* AVAILABLE RECORDS *
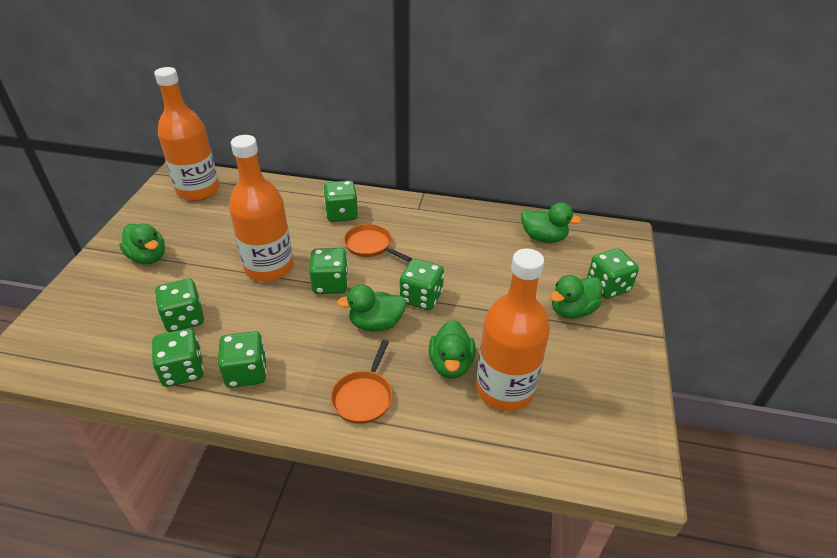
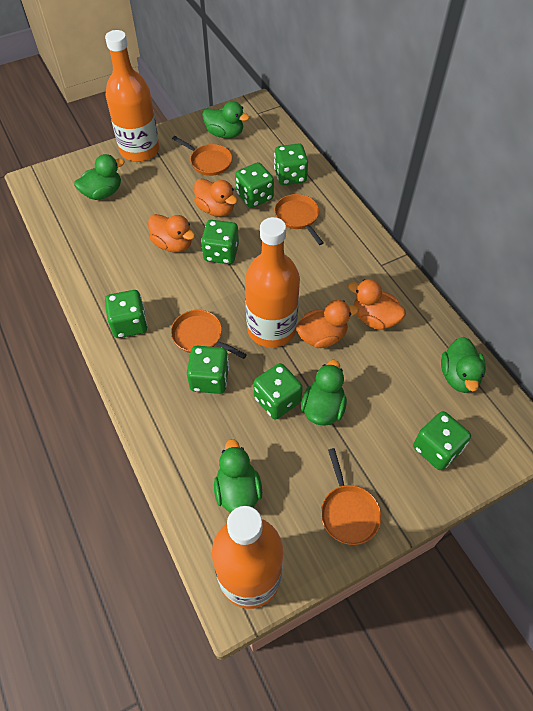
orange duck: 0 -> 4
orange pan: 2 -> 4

* * *

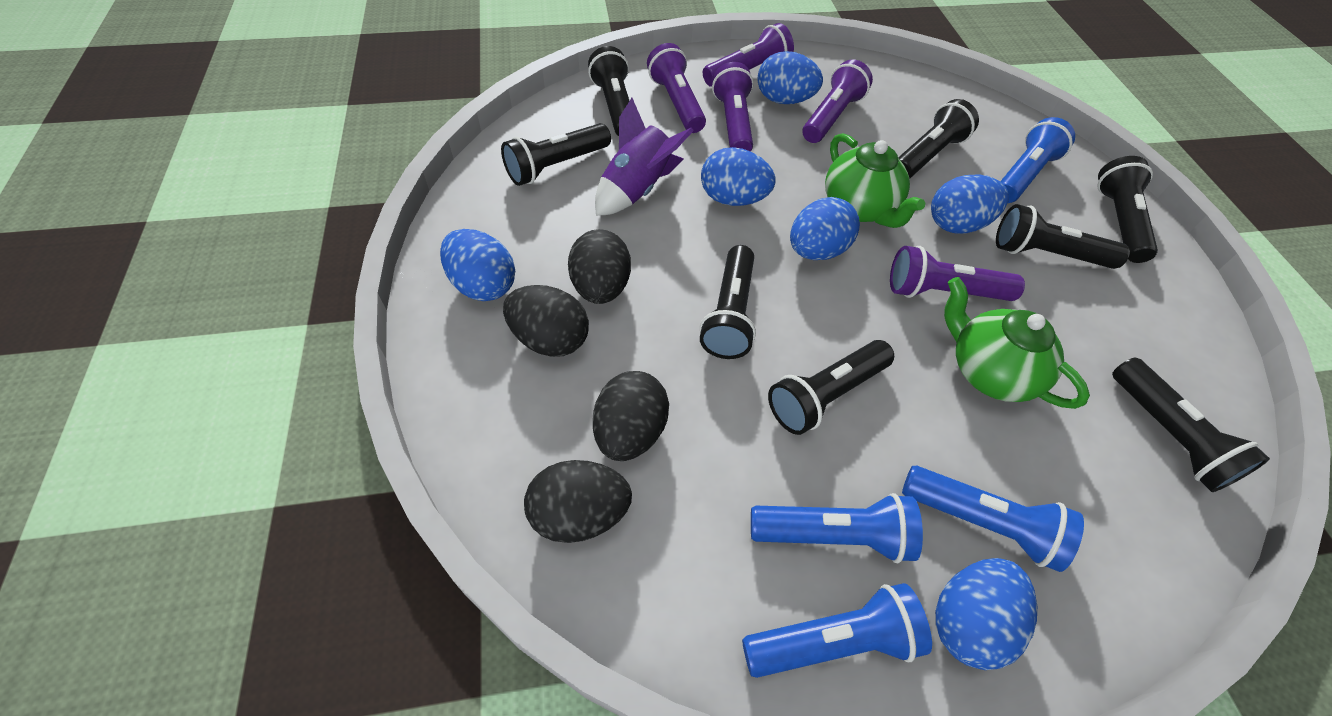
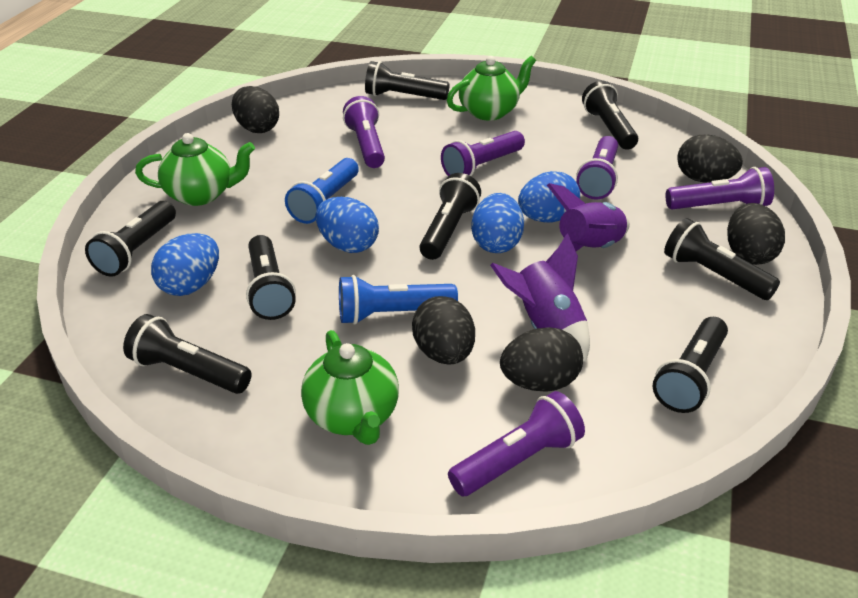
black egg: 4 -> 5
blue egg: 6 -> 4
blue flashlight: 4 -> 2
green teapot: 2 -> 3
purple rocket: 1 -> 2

* EXERCISE BRIEF *
Restate word for word the entries above, starting at the line with "blue flashlight: 4 -> 2" and ending at the line with "purple rocket: 1 -> 2", inclusive, and no others.

* ANSWER AREA *
blue flashlight: 4 -> 2
green teapot: 2 -> 3
purple rocket: 1 -> 2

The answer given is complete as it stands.